### YOUR OBJECTIVE
Every single entry needs to appear again exactly as given.

### DATA EXTRACT
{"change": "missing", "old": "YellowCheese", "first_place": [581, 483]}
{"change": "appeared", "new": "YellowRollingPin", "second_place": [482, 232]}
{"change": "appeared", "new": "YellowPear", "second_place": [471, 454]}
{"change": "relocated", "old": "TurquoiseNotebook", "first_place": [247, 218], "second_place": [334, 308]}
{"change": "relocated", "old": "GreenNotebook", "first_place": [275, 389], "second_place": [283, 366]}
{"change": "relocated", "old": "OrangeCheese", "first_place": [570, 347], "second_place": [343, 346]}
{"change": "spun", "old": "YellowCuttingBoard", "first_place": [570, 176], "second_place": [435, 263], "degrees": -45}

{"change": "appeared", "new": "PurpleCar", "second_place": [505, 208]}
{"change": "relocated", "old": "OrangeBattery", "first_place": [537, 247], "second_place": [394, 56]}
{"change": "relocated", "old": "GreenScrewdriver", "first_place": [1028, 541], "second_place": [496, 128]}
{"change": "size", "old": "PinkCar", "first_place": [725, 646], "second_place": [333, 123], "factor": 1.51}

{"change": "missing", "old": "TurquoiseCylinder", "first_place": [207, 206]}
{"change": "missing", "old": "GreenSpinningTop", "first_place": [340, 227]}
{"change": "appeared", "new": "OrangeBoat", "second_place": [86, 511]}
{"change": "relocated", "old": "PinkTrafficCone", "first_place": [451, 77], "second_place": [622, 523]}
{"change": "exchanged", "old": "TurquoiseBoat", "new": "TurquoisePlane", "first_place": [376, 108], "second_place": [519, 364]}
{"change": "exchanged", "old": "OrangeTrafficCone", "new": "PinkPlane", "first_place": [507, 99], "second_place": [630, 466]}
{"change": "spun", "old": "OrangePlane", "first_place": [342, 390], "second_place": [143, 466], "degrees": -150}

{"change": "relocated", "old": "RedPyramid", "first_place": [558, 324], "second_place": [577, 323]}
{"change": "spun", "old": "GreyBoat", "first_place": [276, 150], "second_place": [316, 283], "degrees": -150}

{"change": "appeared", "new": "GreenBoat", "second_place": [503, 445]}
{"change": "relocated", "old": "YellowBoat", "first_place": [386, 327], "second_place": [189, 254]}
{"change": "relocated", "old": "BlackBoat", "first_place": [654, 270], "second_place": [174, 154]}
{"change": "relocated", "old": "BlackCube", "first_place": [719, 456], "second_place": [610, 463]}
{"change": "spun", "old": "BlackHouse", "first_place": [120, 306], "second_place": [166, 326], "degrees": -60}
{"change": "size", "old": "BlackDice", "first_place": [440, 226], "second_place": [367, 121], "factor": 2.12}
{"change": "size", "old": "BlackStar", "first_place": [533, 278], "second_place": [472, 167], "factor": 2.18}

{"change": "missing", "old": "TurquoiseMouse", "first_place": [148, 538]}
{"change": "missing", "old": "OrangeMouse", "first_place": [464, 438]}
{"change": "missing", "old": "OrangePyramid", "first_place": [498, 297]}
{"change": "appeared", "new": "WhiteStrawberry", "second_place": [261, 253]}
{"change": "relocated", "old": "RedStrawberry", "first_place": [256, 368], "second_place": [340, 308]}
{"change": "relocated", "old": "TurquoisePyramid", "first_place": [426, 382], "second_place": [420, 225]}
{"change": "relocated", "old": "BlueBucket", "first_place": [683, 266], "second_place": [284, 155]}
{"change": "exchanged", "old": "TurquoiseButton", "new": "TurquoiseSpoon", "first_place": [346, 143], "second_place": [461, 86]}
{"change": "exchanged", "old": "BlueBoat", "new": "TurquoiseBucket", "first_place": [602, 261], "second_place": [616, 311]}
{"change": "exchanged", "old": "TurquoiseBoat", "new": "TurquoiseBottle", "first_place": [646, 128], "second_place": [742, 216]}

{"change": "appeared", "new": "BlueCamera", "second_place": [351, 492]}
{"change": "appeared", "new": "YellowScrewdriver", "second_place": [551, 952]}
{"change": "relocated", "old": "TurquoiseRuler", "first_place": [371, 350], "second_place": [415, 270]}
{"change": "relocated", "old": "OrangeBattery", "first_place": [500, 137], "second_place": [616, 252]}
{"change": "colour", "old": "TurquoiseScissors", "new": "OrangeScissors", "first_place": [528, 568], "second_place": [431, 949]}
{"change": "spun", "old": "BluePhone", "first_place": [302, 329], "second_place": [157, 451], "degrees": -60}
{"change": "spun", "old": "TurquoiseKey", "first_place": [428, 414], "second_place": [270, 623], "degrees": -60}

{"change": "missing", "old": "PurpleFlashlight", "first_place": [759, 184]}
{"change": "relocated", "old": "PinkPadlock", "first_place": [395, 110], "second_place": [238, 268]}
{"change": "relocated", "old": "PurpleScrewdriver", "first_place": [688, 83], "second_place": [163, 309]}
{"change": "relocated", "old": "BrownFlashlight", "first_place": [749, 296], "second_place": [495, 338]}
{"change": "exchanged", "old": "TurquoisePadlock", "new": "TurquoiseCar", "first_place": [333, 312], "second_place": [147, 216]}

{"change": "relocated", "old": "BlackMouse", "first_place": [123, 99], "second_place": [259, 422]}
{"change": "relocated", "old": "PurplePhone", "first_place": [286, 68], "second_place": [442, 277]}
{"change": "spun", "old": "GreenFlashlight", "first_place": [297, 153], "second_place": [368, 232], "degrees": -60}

### EXERCISE OUTPUT
{"change": "missing", "old": "YellowCheese", "first_place": [581, 483]}
{"change": "appeared", "new": "YellowRollingPin", "second_place": [482, 232]}
{"change": "appeared", "new": "YellowPear", "second_place": [471, 454]}
{"change": "relocated", "old": "TurquoiseNotebook", "first_place": [247, 218], "second_place": [334, 308]}
{"change": "relocated", "old": "GreenNotebook", "first_place": [275, 389], "second_place": [283, 366]}
{"change": "relocated", "old": "OrangeCheese", "first_place": [570, 347], "second_place": [343, 346]}
{"change": "spun", "old": "YellowCuttingBoard", "first_place": [570, 176], "second_place": [435, 263], "degrees": -45}

{"change": "appeared", "new": "PurpleCar", "second_place": [505, 208]}
{"change": "relocated", "old": "OrangeBattery", "first_place": [537, 247], "second_place": [394, 56]}
{"change": "relocated", "old": "GreenScrewdriver", "first_place": [1028, 541], "second_place": [496, 128]}
{"change": "size", "old": "PinkCar", "first_place": [725, 646], "second_place": [333, 123], "factor": 1.51}

{"change": "missing", "old": "TurquoiseCylinder", "first_place": [207, 206]}
{"change": "missing", "old": "GreenSpinningTop", "first_place": [340, 227]}
{"change": "appeared", "new": "OrangeBoat", "second_place": [86, 511]}
{"change": "relocated", "old": "PinkTrafficCone", "first_place": [451, 77], "second_place": [622, 523]}
{"change": "exchanged", "old": "TurquoiseBoat", "new": "TurquoisePlane", "first_place": [376, 108], "second_place": [519, 364]}
{"change": "exchanged", "old": "OrangeTrafficCone", "new": "PinkPlane", "first_place": [507, 99], "second_place": [630, 466]}
{"change": "spun", "old": "OrangePlane", "first_place": [342, 390], "second_place": [143, 466], "degrees": -150}

{"change": "relocated", "old": "RedPyramid", "first_place": [558, 324], "second_place": [577, 323]}
{"change": "spun", "old": "GreyBoat", "first_place": [276, 150], "second_place": [316, 283], "degrees": -150}

{"change": "appeared", "new": "GreenBoat", "second_place": [503, 445]}
{"change": "relocated", "old": "YellowBoat", "first_place": [386, 327], "second_place": [189, 254]}
{"change": "relocated", "old": "BlackBoat", "first_place": [654, 270], "second_place": [174, 154]}
{"change": "relocated", "old": "BlackCube", "first_place": [719, 456], "second_place": [610, 463]}
{"change": "spun", "old": "BlackHouse", "first_place": [120, 306], "second_place": [166, 326], "degrees": -60}
{"change": "size", "old": "BlackDice", "first_place": [440, 226], "second_place": [367, 121], "factor": 2.12}
{"change": "size", "old": "BlackStar", "first_place": [533, 278], "second_place": [472, 167], "factor": 2.18}

{"change": "missing", "old": "TurquoiseMouse", "first_place": [148, 538]}
{"change": "missing", "old": "OrangeMouse", "first_place": [464, 438]}
{"change": "missing", "old": "OrangePyramid", "first_place": [498, 297]}
{"change": "appeared", "new": "WhiteStrawberry", "second_place": [261, 253]}
{"change": "relocated", "old": "RedStrawberry", "first_place": [256, 368], "second_place": [340, 308]}
{"change": "relocated", "old": "TurquoisePyramid", "first_place": [426, 382], "second_place": [420, 225]}
{"change": "relocated", "old": "BlueBucket", "first_place": [683, 266], "second_place": [284, 155]}
{"change": "exchanged", "old": "TurquoiseButton", "new": "TurquoiseSpoon", "first_place": [346, 143], "second_place": [461, 86]}
{"change": "exchanged", "old": "BlueBoat", "new": "TurquoiseBucket", "first_place": [602, 261], "second_place": [616, 311]}
{"change": "exchanged", "old": "TurquoiseBoat", "new": "TurquoiseBottle", "first_place": [646, 128], "second_place": [742, 216]}

{"change": "appeared", "new": "BlueCamera", "second_place": [351, 492]}
{"change": "appeared", "new": "YellowScrewdriver", "second_place": [551, 952]}
{"change": "relocated", "old": "TurquoiseRuler", "first_place": [371, 350], "second_place": [415, 270]}
{"change": "relocated", "old": "OrangeBattery", "first_place": [500, 137], "second_place": [616, 252]}
{"change": "colour", "old": "TurquoiseScissors", "new": "OrangeScissors", "first_place": [528, 568], "second_place": [431, 949]}
{"change": "spun", "old": "BluePhone", "first_place": [302, 329], "second_place": [157, 451], "degrees": -60}
{"change": "spun", "old": "TurquoiseKey", "first_place": [428, 414], "second_place": [270, 623], "degrees": -60}

{"change": "missing", "old": "PurpleFlashlight", "first_place": [759, 184]}
{"change": "relocated", "old": "PinkPadlock", "first_place": [395, 110], "second_place": [238, 268]}
{"change": "relocated", "old": "PurpleScrewdriver", "first_place": [688, 83], "second_place": [163, 309]}
{"change": "relocated", "old": "BrownFlashlight", "first_place": [749, 296], "second_place": [495, 338]}
{"change": "exchanged", "old": "TurquoisePadlock", "new": "TurquoiseCar", "first_place": [333, 312], "second_place": [147, 216]}

{"change": "relocated", "old": "BlackMouse", "first_place": [123, 99], "second_place": [259, 422]}
{"change": "relocated", "old": "PurplePhone", "first_place": [286, 68], "second_place": [442, 277]}
{"change": "spun", "old": "GreenFlashlight", "first_place": [297, 153], "second_place": [368, 232], "degrees": -60}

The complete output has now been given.